**WORK TO BE COMPLETED**
An exact copy of every entry is needed, with the images left out.

**DATA EXTRACTS**
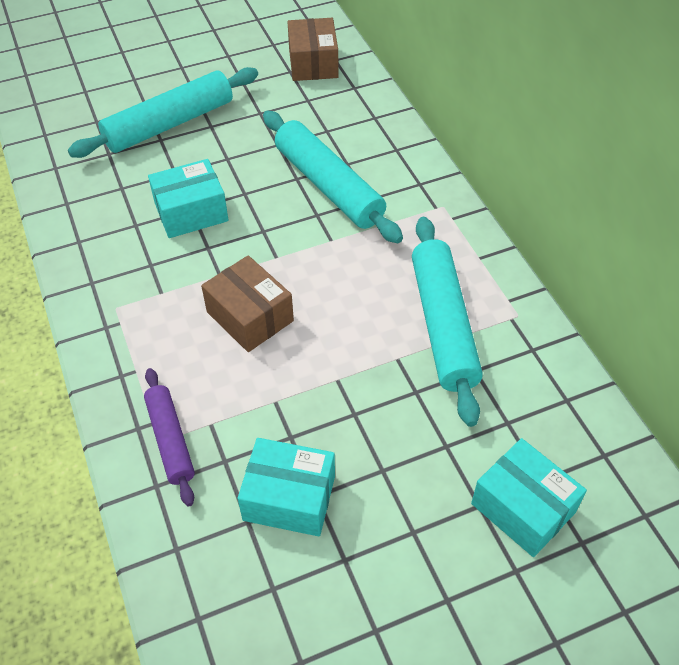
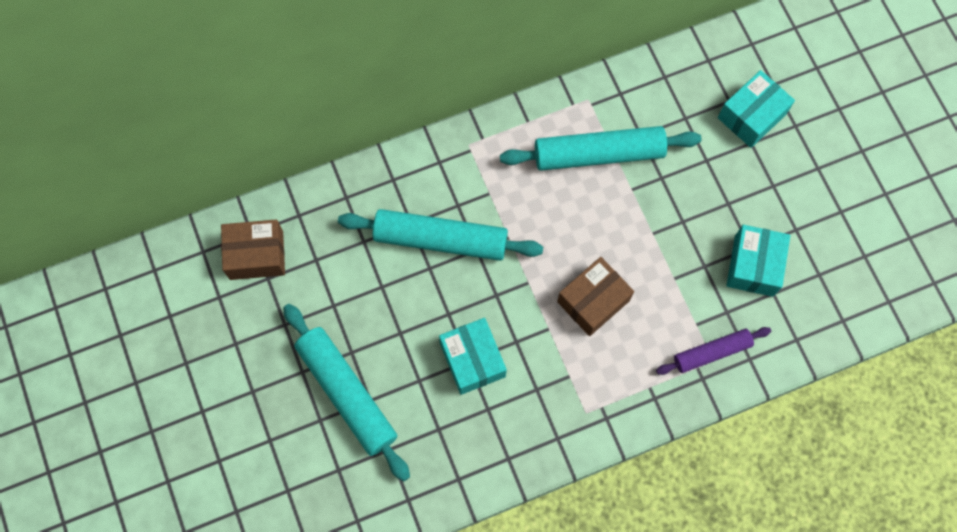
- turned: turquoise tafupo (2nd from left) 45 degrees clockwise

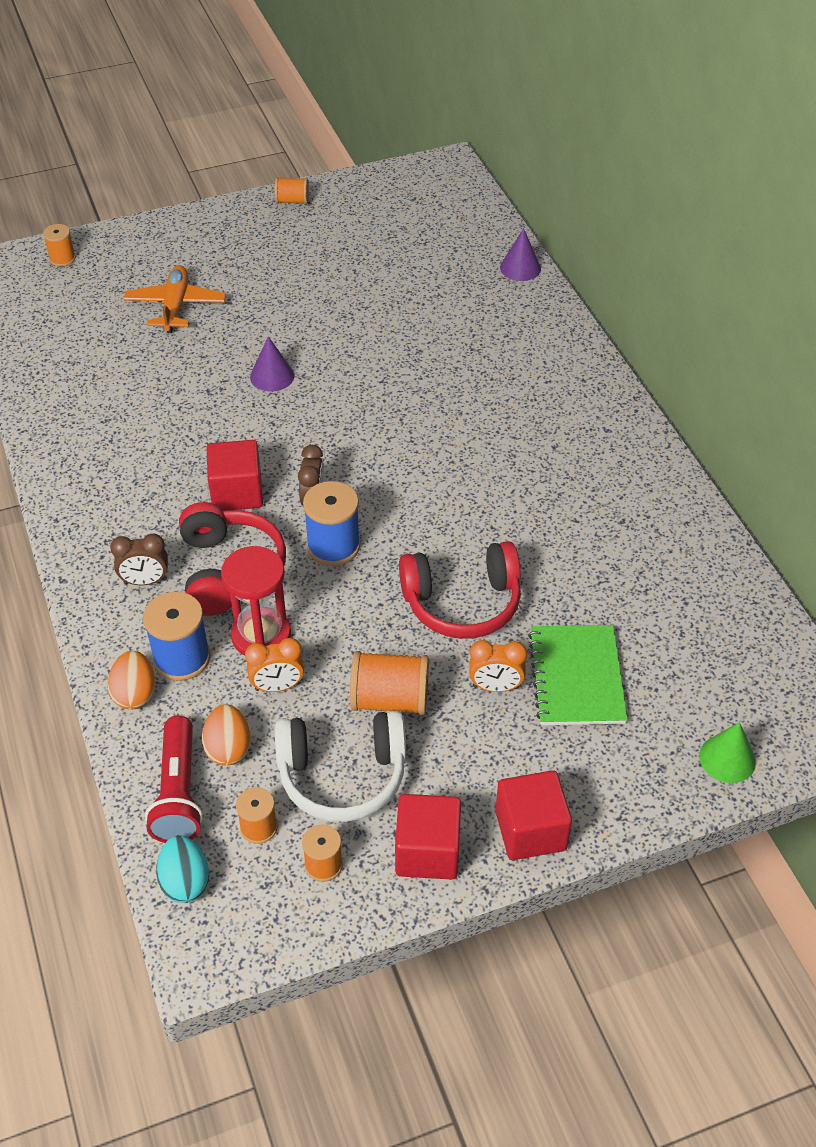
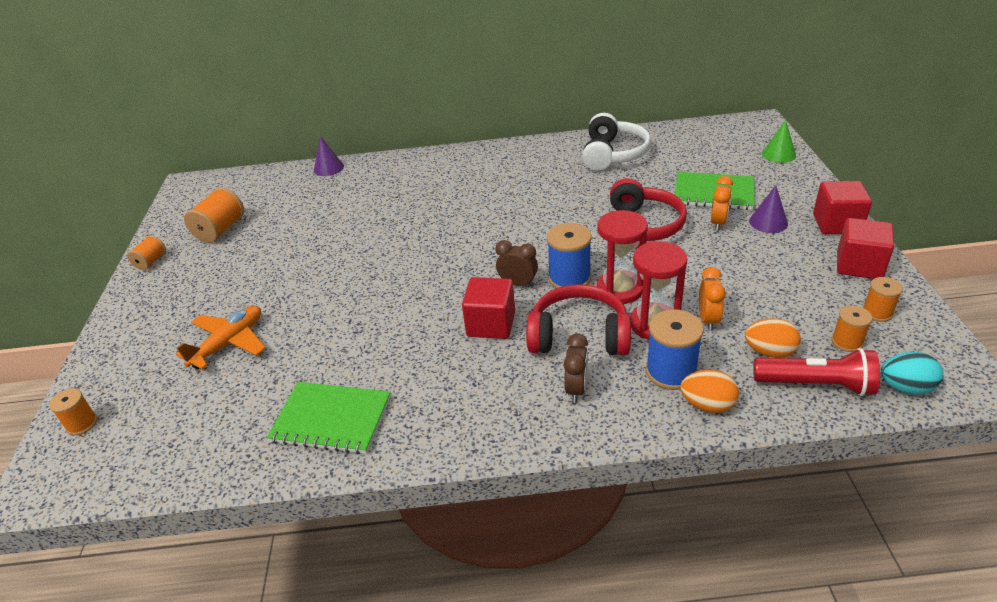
- turned: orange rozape 105 degrees clockwise
- moved: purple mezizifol (1st from left in the first image) to purple mezizifol (2nd from left)
- moved: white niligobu
- moved: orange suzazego (5th from left in the first image) to orange suzazego (3rd from left)
- added: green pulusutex (1st from left)
- added: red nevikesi (1st from left)

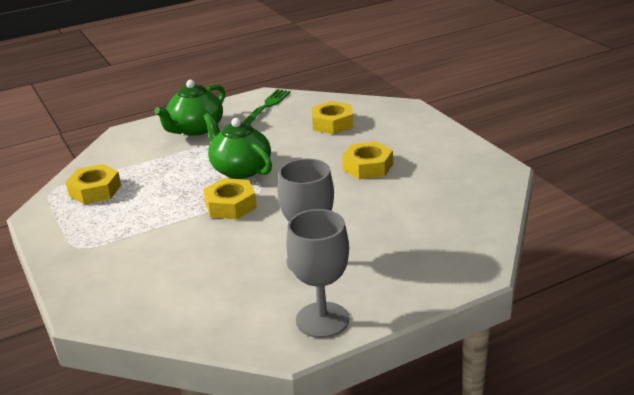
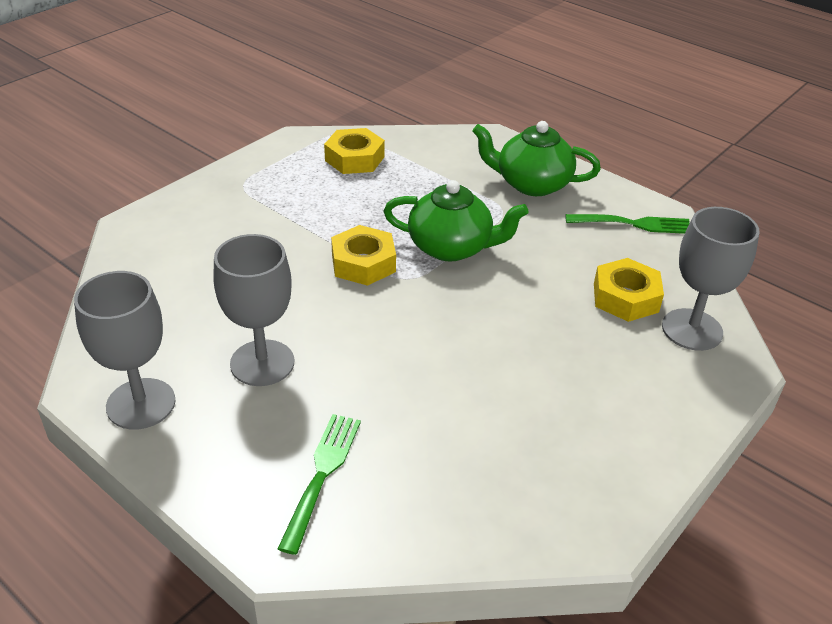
- turned: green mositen (2nd from left in the first image) 75 degrees clockwise
- removed: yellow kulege (4th from left)
- added: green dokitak (1st from left)
- added: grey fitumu (3rd from left)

**OUTPUT OF THE EXERCISE**
- turned: turquoise tafupo (2nd from left) 45 degrees clockwise

- turned: orange rozape 105 degrees clockwise
- moved: purple mezizifol (1st from left in the first image) to purple mezizifol (2nd from left)
- moved: white niligobu
- moved: orange suzazego (5th from left in the first image) to orange suzazego (3rd from left)
- added: green pulusutex (1st from left)
- added: red nevikesi (1st from left)

- turned: green mositen (2nd from left in the first image) 75 degrees clockwise
- removed: yellow kulege (4th from left)
- added: green dokitak (1st from left)
- added: grey fitumu (3rd from left)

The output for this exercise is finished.